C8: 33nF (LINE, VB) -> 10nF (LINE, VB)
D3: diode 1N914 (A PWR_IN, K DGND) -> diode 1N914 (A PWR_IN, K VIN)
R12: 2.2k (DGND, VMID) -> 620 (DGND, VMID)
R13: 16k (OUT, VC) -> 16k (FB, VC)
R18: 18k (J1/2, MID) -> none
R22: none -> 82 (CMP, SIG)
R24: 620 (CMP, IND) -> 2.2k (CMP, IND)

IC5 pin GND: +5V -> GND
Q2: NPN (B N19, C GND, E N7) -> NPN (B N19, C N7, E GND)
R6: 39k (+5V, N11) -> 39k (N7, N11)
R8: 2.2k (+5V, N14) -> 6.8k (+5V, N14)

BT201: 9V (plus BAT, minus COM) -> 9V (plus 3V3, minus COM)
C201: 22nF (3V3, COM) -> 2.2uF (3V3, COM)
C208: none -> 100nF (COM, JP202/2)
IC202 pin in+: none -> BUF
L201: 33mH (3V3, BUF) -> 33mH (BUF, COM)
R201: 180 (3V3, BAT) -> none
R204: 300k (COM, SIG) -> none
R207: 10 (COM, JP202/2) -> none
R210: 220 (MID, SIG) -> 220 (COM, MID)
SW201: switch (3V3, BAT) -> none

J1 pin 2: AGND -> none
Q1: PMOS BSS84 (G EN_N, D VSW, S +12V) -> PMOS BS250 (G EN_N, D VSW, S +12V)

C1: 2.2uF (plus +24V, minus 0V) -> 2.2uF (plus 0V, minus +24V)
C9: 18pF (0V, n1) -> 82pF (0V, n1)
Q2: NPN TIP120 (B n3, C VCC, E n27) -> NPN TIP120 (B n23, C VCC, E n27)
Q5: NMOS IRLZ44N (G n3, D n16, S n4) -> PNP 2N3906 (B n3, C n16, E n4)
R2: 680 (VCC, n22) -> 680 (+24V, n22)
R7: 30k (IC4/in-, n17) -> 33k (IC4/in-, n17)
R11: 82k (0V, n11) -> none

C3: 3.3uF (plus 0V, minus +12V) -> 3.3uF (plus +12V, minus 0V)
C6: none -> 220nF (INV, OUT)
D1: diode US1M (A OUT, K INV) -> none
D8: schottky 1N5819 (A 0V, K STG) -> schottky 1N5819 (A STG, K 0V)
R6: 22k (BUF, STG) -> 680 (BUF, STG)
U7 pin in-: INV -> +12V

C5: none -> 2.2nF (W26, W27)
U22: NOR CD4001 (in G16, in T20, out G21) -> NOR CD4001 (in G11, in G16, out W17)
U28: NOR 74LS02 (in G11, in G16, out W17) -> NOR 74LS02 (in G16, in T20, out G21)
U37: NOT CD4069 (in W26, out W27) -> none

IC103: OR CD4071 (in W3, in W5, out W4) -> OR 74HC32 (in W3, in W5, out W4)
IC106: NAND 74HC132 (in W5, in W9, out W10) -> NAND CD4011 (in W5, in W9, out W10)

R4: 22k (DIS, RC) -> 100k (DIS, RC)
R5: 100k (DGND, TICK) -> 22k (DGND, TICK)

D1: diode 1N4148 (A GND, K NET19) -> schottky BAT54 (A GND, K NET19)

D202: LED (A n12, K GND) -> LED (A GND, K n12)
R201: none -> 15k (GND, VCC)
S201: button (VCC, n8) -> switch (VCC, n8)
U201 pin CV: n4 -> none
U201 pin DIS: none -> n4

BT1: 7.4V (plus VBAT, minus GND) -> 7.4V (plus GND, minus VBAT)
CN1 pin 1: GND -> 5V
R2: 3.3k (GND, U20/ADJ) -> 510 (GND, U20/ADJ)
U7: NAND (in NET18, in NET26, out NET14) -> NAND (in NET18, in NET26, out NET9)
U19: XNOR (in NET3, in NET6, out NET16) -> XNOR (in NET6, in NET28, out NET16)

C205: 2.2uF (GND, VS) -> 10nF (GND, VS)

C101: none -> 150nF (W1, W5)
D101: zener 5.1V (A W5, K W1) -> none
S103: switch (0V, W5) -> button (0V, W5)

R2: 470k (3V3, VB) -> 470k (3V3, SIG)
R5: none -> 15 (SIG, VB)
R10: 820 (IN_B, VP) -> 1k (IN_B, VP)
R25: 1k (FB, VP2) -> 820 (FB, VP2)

+++++

→ **Brief**
Could you return every line from the entries above in which the string "schottky" occurs?

→ **Your solution**
D8: schottky 1N5819 (A 0V, K STG) -> schottky 1N5819 (A STG, K 0V)
D1: diode 1N4148 (A GND, K NET19) -> schottky BAT54 (A GND, K NET19)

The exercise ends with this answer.